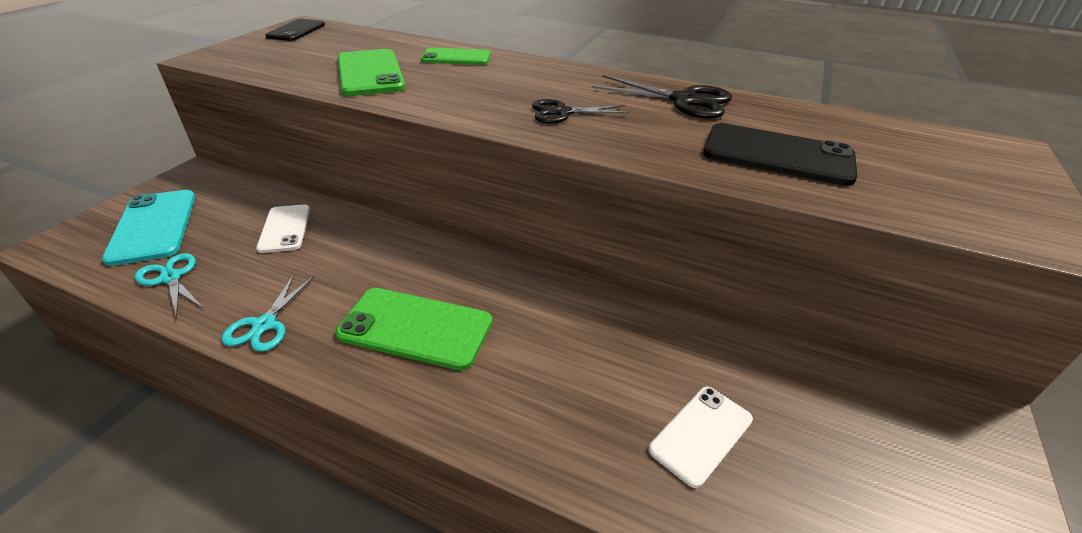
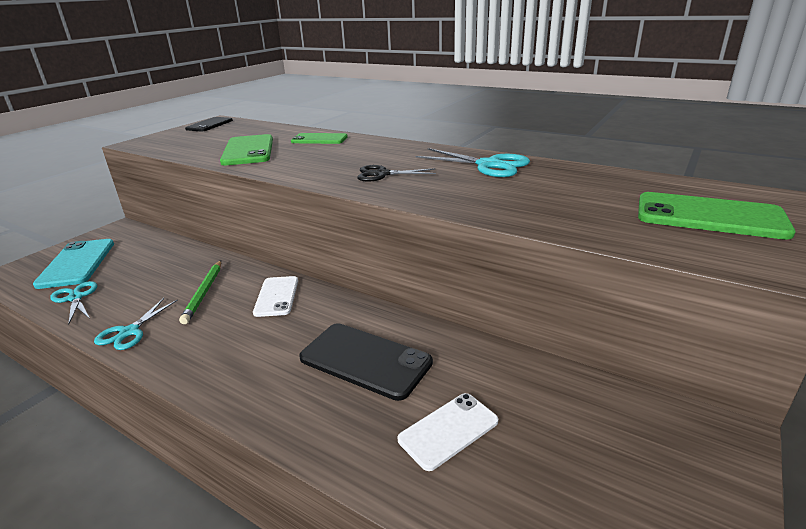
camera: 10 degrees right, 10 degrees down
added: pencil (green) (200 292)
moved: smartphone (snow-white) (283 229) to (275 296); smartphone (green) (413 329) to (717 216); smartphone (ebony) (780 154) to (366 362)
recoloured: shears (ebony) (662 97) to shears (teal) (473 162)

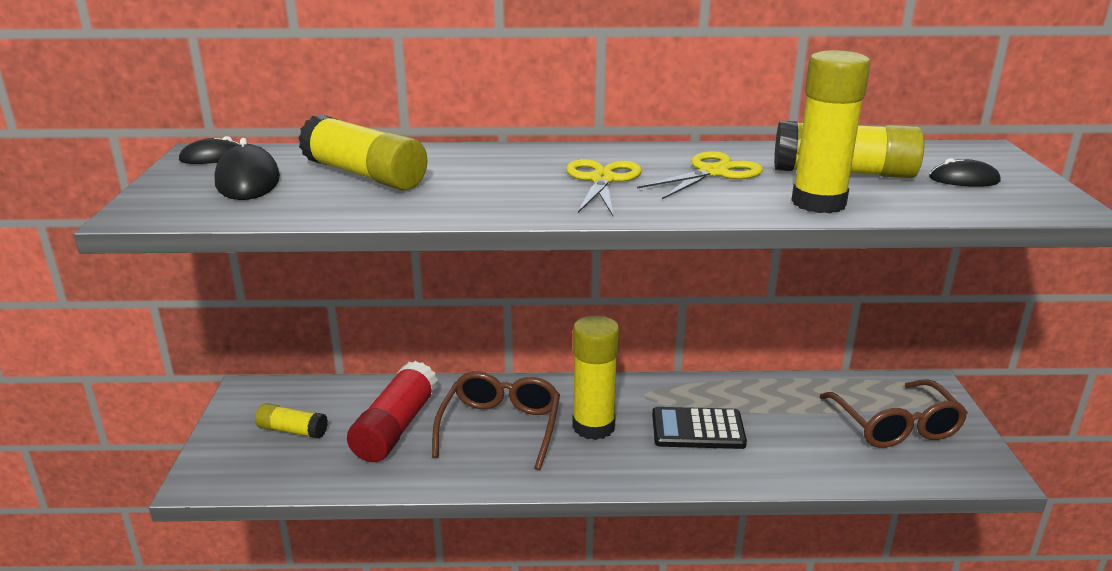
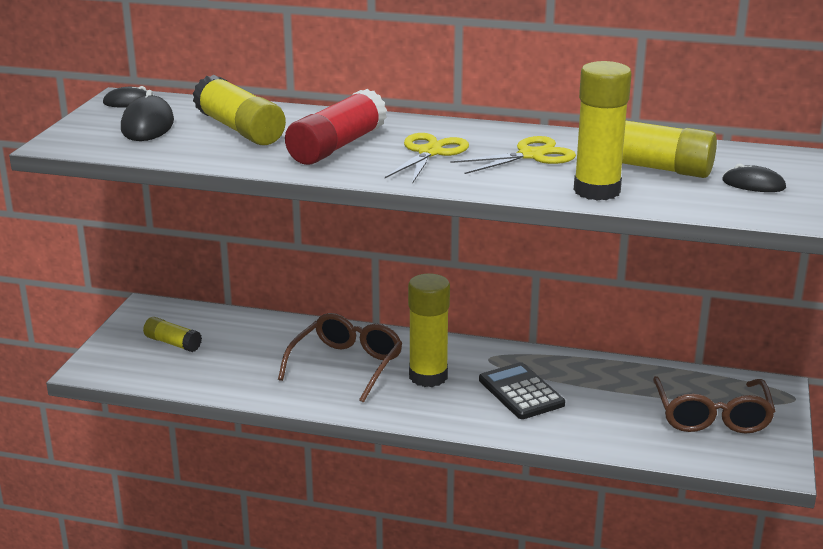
camera: 15 degrees right, 0 degrees up
moved: stick of glue (red) (392 411) to (336 127)
turned: calculator (ebony) (699 428) = (522 390) 45 degrees clockwise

☆ ☆ ☆ ☆ ☆

:: EXERCISE INSTRUCTIONS ::
In full and without any pictures, print the listing above exactly.

:: SOLUTION ::
camera: 10 degrees right, 10 degrees down
added: pencil (green) (200 292)
moved: smartphone (snow-white) (283 229) to (275 296); smartphone (green) (413 329) to (717 216); smartphone (ebony) (780 154) to (366 362)
recoloured: shears (ebony) (662 97) to shears (teal) (473 162)

camera: 15 degrees right, 0 degrees up
moved: stick of glue (red) (392 411) to (336 127)
turned: calculator (ebony) (699 428) = (522 390) 45 degrees clockwise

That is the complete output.